§ **ACTIVITY**: Would you transcribe each entry that follows word for word, minus the images?

§ **DATA RECORDS**:
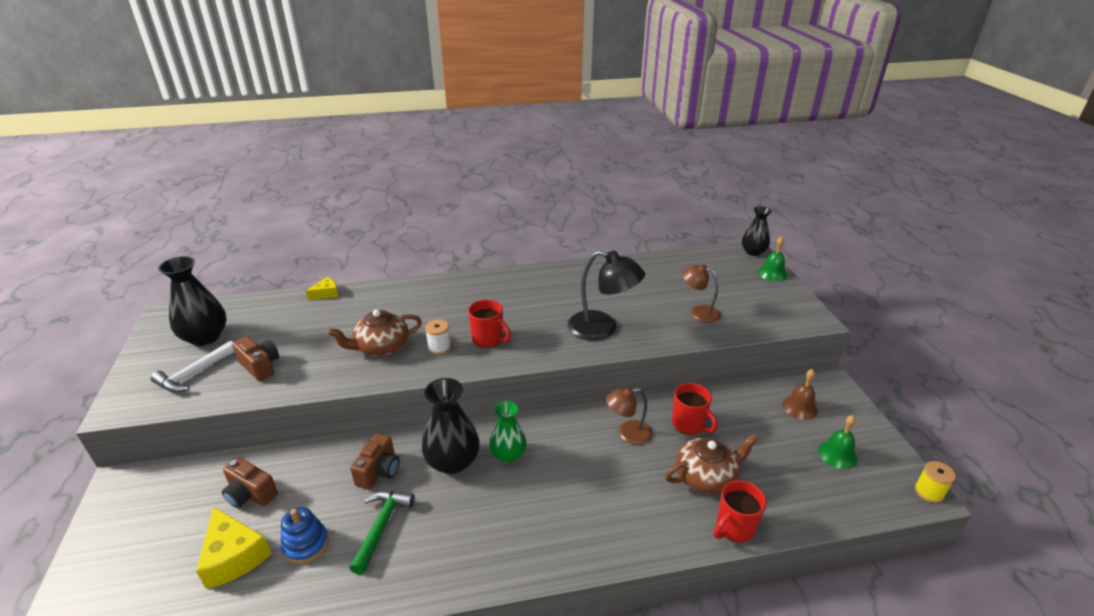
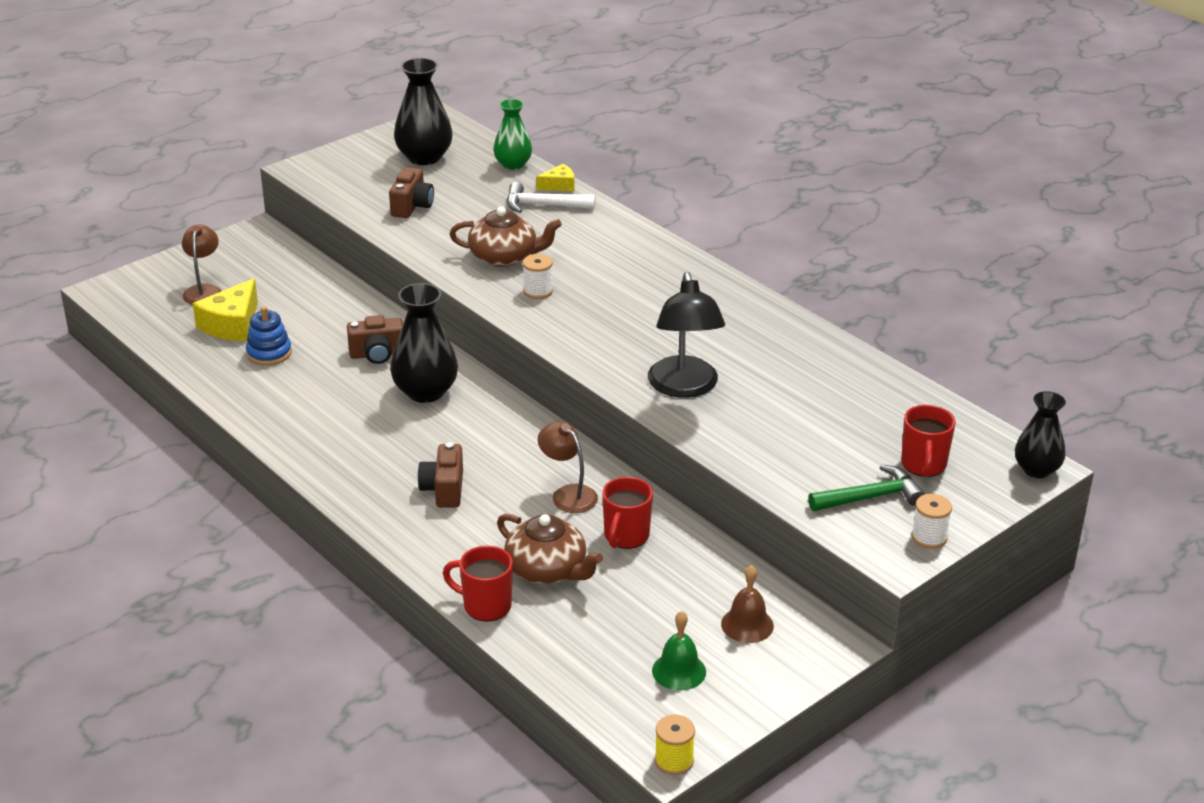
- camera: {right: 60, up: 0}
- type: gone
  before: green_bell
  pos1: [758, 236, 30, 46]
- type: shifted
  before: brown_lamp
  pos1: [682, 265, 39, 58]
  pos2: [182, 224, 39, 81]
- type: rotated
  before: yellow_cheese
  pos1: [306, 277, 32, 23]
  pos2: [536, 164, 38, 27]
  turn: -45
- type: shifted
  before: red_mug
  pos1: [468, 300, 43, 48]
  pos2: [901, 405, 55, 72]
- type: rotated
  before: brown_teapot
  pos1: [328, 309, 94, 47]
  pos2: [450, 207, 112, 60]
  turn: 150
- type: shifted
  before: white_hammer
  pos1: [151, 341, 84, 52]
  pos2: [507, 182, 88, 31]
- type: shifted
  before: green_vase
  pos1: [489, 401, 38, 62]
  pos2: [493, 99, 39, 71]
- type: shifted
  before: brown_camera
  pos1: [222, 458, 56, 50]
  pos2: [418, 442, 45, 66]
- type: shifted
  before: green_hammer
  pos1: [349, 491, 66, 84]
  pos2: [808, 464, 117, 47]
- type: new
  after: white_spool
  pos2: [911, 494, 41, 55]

§ **THE COMPLETED TASK**:
- camera: {right: 60, up: 0}
- type: gone
  before: green_bell
  pos1: [758, 236, 30, 46]
- type: shifted
  before: brown_lamp
  pos1: [682, 265, 39, 58]
  pos2: [182, 224, 39, 81]
- type: rotated
  before: yellow_cheese
  pos1: [306, 277, 32, 23]
  pos2: [536, 164, 38, 27]
  turn: -45
- type: shifted
  before: red_mug
  pos1: [468, 300, 43, 48]
  pos2: [901, 405, 55, 72]
- type: rotated
  before: brown_teapot
  pos1: [328, 309, 94, 47]
  pos2: [450, 207, 112, 60]
  turn: 150
- type: shifted
  before: white_hammer
  pos1: [151, 341, 84, 52]
  pos2: [507, 182, 88, 31]
- type: shifted
  before: green_vase
  pos1: [489, 401, 38, 62]
  pos2: [493, 99, 39, 71]
- type: shifted
  before: brown_camera
  pos1: [222, 458, 56, 50]
  pos2: [418, 442, 45, 66]
- type: shifted
  before: green_hammer
  pos1: [349, 491, 66, 84]
  pos2: [808, 464, 117, 47]
- type: new
  after: white_spool
  pos2: [911, 494, 41, 55]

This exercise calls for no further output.